### About this exercise
Make an exact copy of all the entries shown below.
Material for this task START
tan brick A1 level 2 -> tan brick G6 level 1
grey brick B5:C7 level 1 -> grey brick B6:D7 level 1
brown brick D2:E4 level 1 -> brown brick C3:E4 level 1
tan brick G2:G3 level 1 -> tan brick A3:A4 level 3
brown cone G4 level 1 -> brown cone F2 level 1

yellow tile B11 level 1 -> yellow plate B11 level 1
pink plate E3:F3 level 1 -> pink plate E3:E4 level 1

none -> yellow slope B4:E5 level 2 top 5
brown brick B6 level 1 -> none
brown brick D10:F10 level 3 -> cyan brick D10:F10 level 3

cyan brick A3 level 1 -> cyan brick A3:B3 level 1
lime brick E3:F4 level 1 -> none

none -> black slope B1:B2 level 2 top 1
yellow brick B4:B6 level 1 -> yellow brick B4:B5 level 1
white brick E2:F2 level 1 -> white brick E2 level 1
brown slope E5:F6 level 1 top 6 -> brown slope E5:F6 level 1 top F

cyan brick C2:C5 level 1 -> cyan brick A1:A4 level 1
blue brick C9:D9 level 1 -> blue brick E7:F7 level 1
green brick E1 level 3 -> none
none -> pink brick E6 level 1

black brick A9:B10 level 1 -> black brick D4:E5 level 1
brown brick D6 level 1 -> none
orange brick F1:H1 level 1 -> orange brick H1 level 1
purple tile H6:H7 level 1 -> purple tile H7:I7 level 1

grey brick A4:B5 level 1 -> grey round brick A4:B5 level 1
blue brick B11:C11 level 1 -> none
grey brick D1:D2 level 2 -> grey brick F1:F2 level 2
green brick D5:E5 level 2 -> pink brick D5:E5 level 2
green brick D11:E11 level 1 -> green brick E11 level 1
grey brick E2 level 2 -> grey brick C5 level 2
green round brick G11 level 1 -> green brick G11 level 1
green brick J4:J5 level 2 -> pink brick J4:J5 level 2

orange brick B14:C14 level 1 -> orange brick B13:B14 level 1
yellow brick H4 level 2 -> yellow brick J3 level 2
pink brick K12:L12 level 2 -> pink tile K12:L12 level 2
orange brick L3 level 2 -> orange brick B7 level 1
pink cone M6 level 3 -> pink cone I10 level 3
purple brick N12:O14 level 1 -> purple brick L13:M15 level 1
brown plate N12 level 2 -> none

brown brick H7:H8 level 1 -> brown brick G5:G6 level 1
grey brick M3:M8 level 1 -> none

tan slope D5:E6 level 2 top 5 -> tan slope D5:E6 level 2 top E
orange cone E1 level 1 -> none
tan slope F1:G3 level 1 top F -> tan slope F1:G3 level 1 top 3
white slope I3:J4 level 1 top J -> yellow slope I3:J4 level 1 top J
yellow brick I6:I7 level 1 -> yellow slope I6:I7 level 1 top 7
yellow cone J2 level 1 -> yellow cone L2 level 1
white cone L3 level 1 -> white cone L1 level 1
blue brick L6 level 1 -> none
Material for this task END
### Exercise response
tan brick A1 level 2 -> tan brick G6 level 1
grey brick B5:C7 level 1 -> grey brick B6:D7 level 1
brown brick D2:E4 level 1 -> brown brick C3:E4 level 1
tan brick G2:G3 level 1 -> tan brick A3:A4 level 3
brown cone G4 level 1 -> brown cone F2 level 1

yellow tile B11 level 1 -> yellow plate B11 level 1
pink plate E3:F3 level 1 -> pink plate E3:E4 level 1

none -> yellow slope B4:E5 level 2 top 5
brown brick B6 level 1 -> none
brown brick D10:F10 level 3 -> cyan brick D10:F10 level 3

cyan brick A3 level 1 -> cyan brick A3:B3 level 1
lime brick E3:F4 level 1 -> none

none -> black slope B1:B2 level 2 top 1
yellow brick B4:B6 level 1 -> yellow brick B4:B5 level 1
white brick E2:F2 level 1 -> white brick E2 level 1
brown slope E5:F6 level 1 top 6 -> brown slope E5:F6 level 1 top F

cyan brick C2:C5 level 1 -> cyan brick A1:A4 level 1
blue brick C9:D9 level 1 -> blue brick E7:F7 level 1
green brick E1 level 3 -> none
none -> pink brick E6 level 1

black brick A9:B10 level 1 -> black brick D4:E5 level 1
brown brick D6 level 1 -> none
orange brick F1:H1 level 1 -> orange brick H1 level 1
purple tile H6:H7 level 1 -> purple tile H7:I7 level 1

grey brick A4:B5 level 1 -> grey round brick A4:B5 level 1
blue brick B11:C11 level 1 -> none
grey brick D1:D2 level 2 -> grey brick F1:F2 level 2
green brick D5:E5 level 2 -> pink brick D5:E5 level 2
green brick D11:E11 level 1 -> green brick E11 level 1
grey brick E2 level 2 -> grey brick C5 level 2
green round brick G11 level 1 -> green brick G11 level 1
green brick J4:J5 level 2 -> pink brick J4:J5 level 2

orange brick B14:C14 level 1 -> orange brick B13:B14 level 1
yellow brick H4 level 2 -> yellow brick J3 level 2
pink brick K12:L12 level 2 -> pink tile K12:L12 level 2
orange brick L3 level 2 -> orange brick B7 level 1
pink cone M6 level 3 -> pink cone I10 level 3
purple brick N12:O14 level 1 -> purple brick L13:M15 level 1
brown plate N12 level 2 -> none

brown brick H7:H8 level 1 -> brown brick G5:G6 level 1
grey brick M3:M8 level 1 -> none

tan slope D5:E6 level 2 top 5 -> tan slope D5:E6 level 2 top E
orange cone E1 level 1 -> none
tan slope F1:G3 level 1 top F -> tan slope F1:G3 level 1 top 3
white slope I3:J4 level 1 top J -> yellow slope I3:J4 level 1 top J
yellow brick I6:I7 level 1 -> yellow slope I6:I7 level 1 top 7
yellow cone J2 level 1 -> yellow cone L2 level 1
white cone L3 level 1 -> white cone L1 level 1
blue brick L6 level 1 -> none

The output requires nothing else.